[Extracted records]
↓↓↓
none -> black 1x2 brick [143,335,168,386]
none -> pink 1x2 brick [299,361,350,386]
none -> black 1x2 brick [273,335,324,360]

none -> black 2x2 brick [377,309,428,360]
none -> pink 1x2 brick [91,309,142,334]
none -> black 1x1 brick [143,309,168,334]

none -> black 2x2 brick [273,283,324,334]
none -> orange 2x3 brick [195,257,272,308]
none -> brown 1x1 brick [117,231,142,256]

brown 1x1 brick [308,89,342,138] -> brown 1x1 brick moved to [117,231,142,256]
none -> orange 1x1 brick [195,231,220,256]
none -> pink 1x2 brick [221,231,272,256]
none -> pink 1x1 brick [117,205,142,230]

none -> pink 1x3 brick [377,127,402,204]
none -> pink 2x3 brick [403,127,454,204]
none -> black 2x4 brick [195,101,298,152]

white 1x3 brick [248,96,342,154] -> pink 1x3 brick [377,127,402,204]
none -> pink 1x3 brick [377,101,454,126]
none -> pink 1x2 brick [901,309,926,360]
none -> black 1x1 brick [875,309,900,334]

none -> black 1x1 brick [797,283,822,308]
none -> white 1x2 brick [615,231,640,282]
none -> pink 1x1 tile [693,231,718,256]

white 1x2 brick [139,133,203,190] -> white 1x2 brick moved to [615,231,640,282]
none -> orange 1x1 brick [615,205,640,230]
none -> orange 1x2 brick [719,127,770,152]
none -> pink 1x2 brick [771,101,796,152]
↑↑↑
↓↓↓
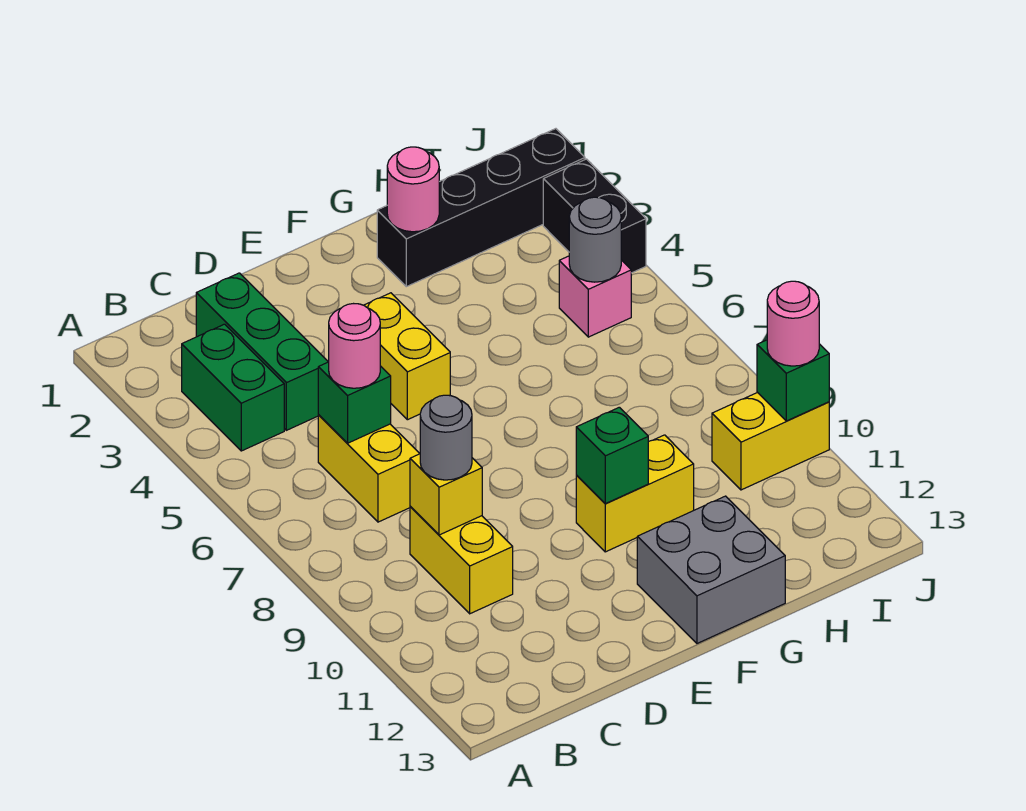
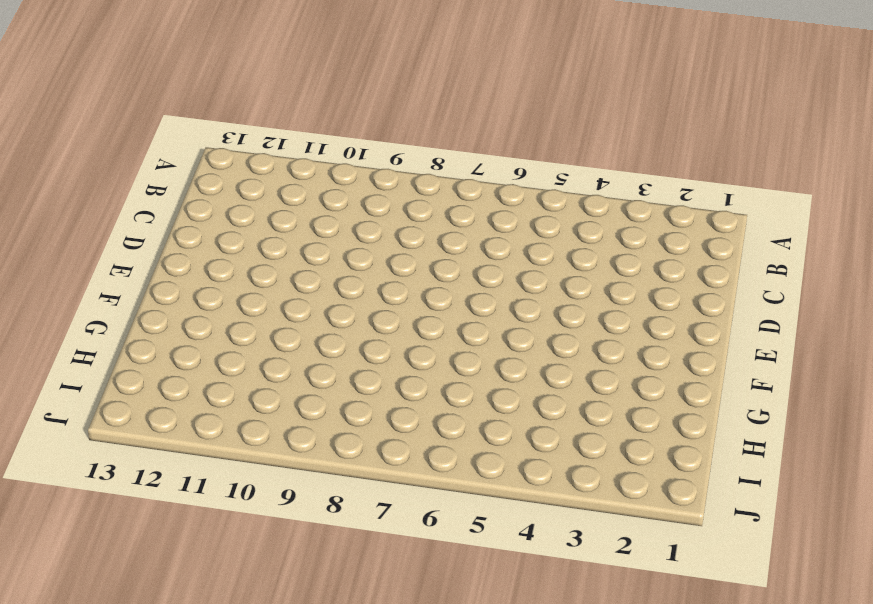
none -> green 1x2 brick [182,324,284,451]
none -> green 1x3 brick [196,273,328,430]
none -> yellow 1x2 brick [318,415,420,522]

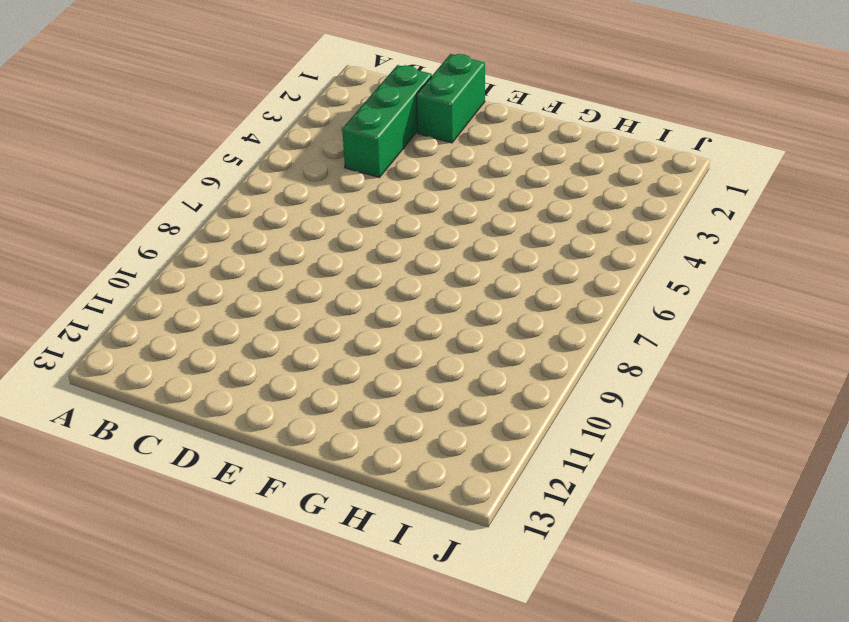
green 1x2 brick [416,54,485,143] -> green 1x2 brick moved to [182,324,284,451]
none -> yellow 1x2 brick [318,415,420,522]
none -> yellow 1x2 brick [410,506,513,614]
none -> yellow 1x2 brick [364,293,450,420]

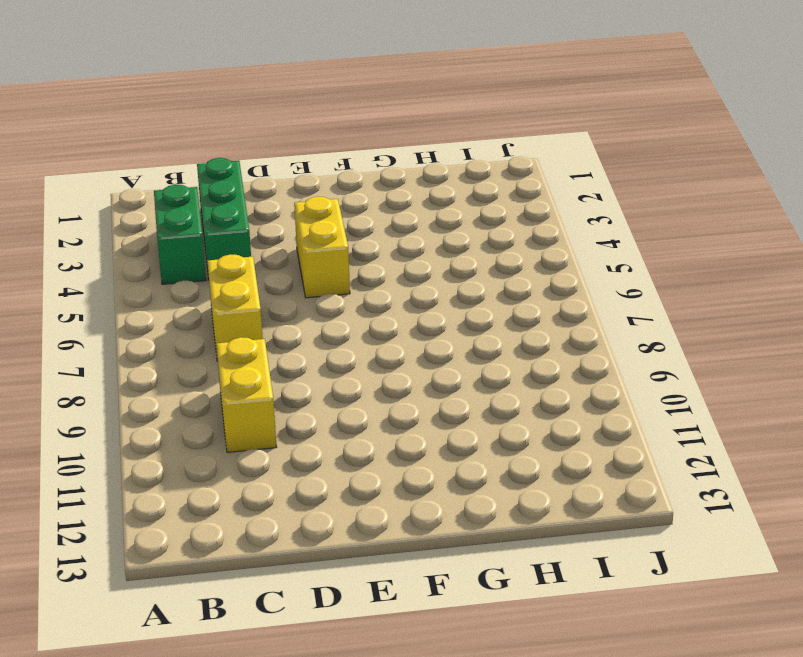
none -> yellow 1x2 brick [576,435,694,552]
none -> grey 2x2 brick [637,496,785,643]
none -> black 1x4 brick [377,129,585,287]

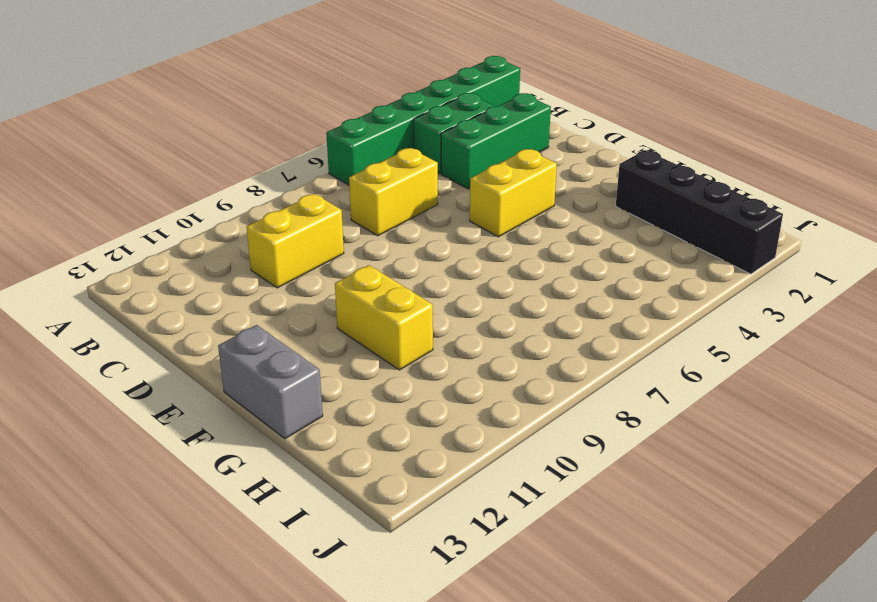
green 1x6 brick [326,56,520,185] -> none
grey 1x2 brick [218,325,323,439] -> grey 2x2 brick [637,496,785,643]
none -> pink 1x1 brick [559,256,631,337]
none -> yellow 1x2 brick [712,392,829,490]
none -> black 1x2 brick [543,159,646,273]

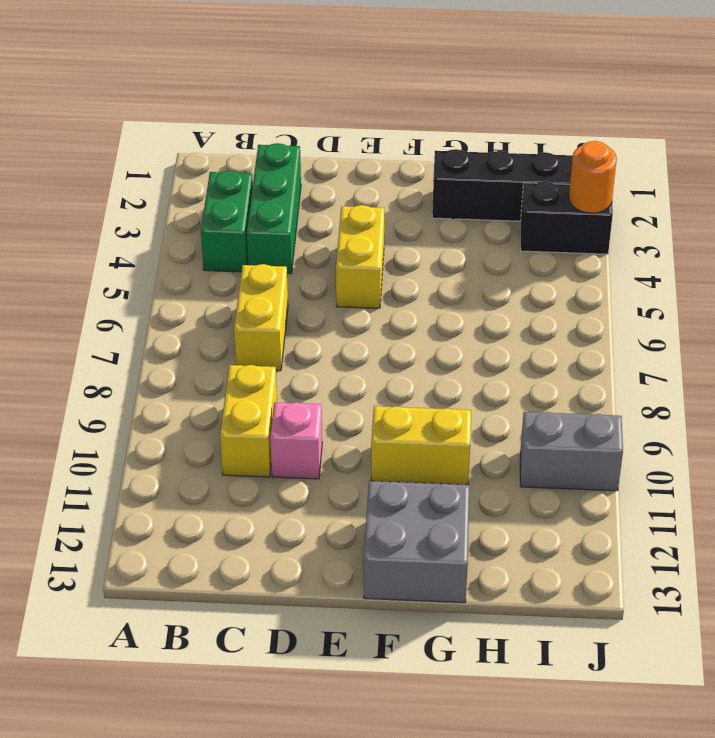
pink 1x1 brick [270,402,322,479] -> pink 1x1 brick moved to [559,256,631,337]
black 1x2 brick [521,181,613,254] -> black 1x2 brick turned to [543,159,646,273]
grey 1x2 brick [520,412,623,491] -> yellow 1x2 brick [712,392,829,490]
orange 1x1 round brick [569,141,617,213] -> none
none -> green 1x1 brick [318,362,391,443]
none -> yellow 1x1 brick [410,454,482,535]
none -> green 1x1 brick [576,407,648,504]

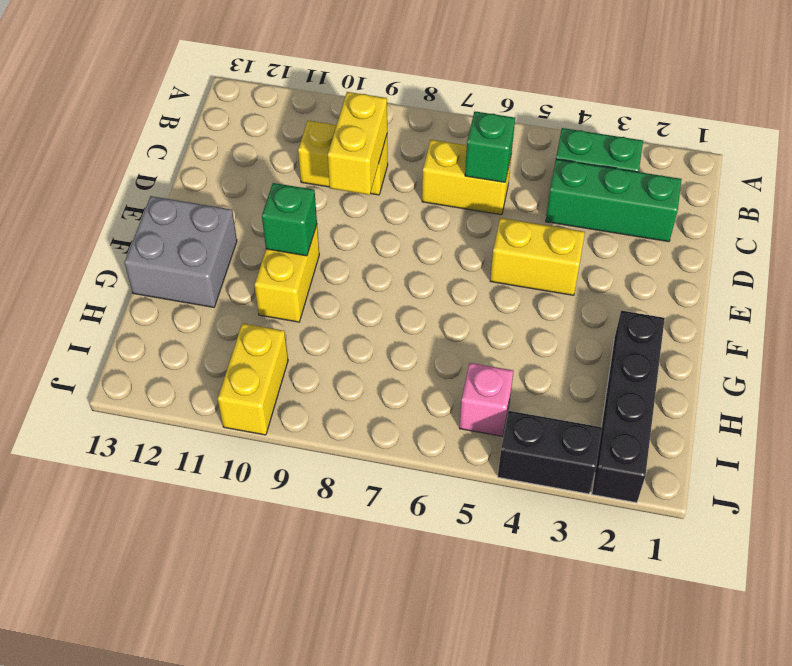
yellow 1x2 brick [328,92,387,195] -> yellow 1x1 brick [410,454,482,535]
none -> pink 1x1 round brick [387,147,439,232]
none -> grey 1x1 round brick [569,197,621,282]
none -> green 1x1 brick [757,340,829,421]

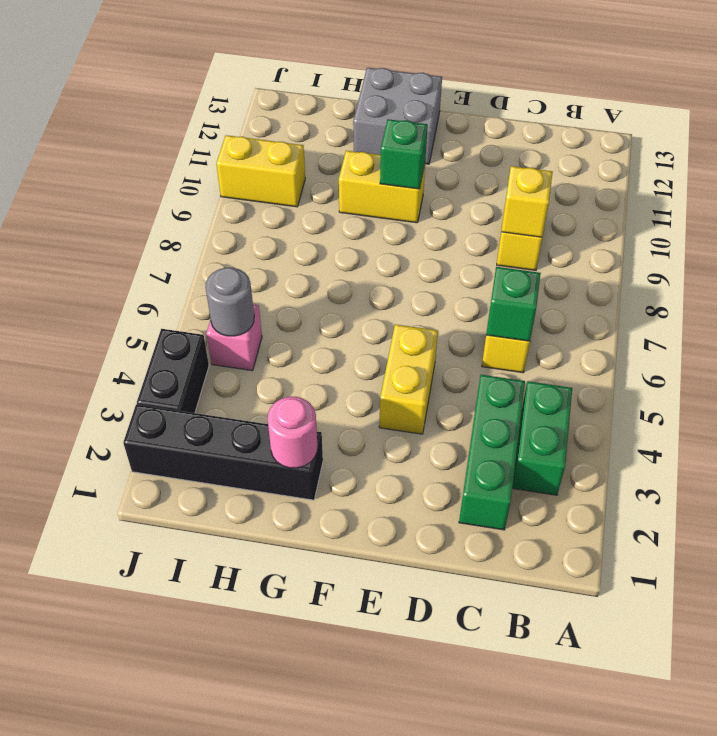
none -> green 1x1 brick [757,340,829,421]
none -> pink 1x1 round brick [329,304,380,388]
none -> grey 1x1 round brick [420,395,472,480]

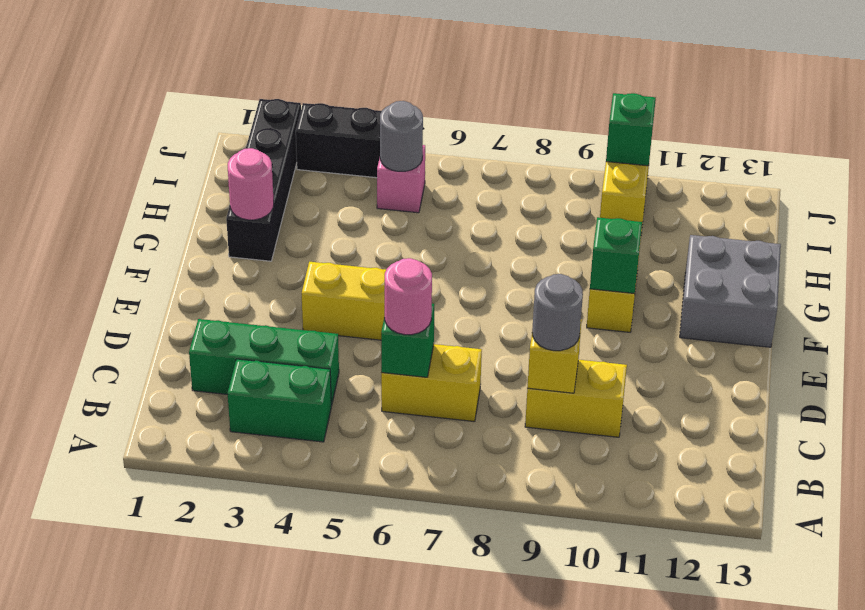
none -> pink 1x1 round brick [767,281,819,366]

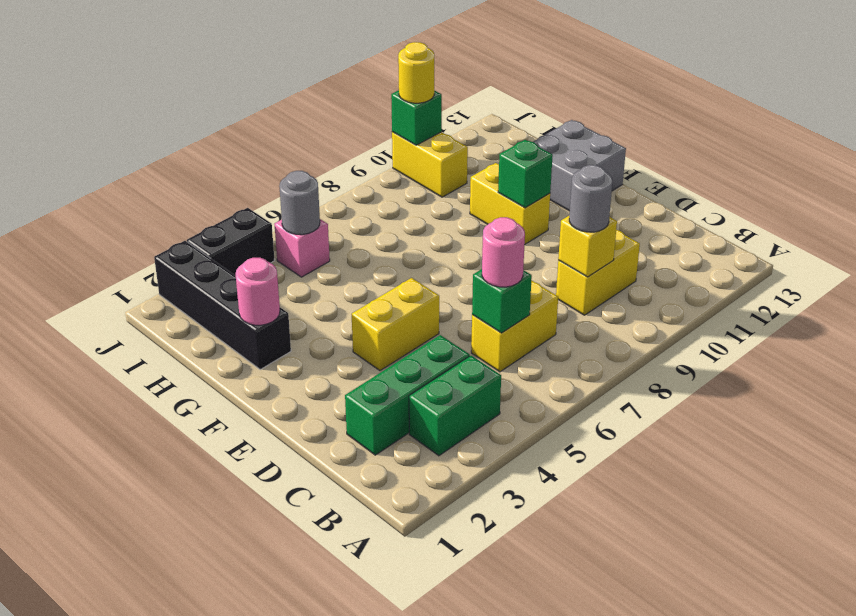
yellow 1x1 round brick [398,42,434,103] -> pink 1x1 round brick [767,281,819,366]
↑↑↑
ASSIGNMENT
Only one stretch of the data above is needed. Restate it word for word, from the line containing "none -> black 1x2 brick [143,335,168,386]" through the line containing "none -> black 2x2 brick [273,283,324,334]", both ends included.

SOLUTION FOR THIS EXERCISE
none -> black 1x2 brick [143,335,168,386]
none -> pink 1x2 brick [299,361,350,386]
none -> black 1x2 brick [273,335,324,360]

none -> black 2x2 brick [377,309,428,360]
none -> pink 1x2 brick [91,309,142,334]
none -> black 1x1 brick [143,309,168,334]

none -> black 2x2 brick [273,283,324,334]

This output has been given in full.